TASK DESCRIPTION
Using the records below, give again exactly the lines from the line that contains "(621, 398) = (533, 393): red fork -> none" through the line that contains "(440, 233) = (320, 371): black mug -> none", both ends included, and only those.

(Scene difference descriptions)

-- Opening Marker --

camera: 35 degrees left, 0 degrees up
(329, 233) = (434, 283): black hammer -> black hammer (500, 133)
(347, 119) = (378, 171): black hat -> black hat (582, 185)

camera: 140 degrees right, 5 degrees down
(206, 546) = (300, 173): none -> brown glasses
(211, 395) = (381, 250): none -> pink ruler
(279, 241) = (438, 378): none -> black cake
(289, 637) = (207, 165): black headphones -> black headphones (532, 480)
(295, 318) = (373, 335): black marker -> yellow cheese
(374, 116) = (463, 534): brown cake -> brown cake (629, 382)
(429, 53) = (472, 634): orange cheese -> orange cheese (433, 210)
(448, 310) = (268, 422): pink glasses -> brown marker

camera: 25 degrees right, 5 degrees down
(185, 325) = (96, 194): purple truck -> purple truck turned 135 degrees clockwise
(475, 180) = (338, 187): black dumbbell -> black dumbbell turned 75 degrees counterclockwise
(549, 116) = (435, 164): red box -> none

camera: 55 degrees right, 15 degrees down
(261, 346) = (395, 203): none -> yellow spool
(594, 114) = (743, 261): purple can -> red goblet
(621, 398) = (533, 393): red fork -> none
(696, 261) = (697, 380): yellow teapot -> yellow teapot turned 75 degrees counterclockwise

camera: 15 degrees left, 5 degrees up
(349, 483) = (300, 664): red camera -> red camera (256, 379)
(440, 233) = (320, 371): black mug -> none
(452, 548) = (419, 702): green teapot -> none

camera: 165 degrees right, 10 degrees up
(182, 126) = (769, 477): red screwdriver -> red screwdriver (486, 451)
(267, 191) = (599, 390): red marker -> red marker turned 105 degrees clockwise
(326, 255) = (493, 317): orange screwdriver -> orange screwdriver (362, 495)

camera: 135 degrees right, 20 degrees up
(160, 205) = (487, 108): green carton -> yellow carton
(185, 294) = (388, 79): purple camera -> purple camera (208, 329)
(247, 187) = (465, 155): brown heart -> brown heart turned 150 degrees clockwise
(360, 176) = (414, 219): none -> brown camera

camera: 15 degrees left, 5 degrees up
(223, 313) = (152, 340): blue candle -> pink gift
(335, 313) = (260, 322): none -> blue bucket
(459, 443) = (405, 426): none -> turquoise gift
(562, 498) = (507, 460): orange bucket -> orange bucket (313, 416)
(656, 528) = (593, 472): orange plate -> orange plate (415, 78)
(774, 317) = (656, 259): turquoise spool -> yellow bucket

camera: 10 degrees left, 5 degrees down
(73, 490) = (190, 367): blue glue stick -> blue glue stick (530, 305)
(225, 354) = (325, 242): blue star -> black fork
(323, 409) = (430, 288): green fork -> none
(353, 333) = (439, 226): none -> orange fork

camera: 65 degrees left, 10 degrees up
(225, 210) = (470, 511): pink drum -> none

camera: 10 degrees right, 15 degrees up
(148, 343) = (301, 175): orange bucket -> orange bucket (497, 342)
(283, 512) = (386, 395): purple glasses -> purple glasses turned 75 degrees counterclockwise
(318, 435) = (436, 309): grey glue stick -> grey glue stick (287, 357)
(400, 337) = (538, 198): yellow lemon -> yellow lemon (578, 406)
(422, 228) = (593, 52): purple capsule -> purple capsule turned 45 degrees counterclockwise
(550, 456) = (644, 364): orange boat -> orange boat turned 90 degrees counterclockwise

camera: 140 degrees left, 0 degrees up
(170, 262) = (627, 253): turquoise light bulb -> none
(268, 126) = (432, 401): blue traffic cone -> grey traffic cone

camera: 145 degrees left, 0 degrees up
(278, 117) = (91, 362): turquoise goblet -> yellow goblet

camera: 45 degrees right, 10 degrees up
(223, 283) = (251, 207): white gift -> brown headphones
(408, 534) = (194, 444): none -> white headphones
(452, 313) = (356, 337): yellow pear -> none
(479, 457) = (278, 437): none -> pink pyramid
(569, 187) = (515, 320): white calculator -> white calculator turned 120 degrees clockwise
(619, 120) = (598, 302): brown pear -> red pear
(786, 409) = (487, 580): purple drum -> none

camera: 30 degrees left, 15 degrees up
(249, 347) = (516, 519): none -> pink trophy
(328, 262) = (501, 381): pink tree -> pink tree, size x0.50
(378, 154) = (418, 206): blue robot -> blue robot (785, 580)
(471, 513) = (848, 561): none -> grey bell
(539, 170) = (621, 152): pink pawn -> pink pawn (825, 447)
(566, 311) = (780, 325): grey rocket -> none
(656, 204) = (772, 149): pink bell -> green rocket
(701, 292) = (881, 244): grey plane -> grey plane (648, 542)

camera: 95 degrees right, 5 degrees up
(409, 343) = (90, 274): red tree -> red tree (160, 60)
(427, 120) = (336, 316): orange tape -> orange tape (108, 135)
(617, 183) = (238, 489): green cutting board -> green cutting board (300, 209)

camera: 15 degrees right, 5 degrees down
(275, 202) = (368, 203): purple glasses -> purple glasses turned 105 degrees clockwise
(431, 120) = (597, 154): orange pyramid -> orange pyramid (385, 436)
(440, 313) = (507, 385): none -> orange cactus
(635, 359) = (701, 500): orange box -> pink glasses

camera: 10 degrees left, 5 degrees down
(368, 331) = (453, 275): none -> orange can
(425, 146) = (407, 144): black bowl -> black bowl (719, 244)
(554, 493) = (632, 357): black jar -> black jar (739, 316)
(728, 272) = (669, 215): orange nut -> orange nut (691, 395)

-- Closing Marker --

WRITTEN REPLY
(621, 398) = (533, 393): red fork -> none
(696, 261) = (697, 380): yellow teapot -> yellow teapot turned 75 degrees counterclockwise

camera: 15 degrees left, 5 degrees up
(349, 483) = (300, 664): red camera -> red camera (256, 379)
(440, 233) = (320, 371): black mug -> none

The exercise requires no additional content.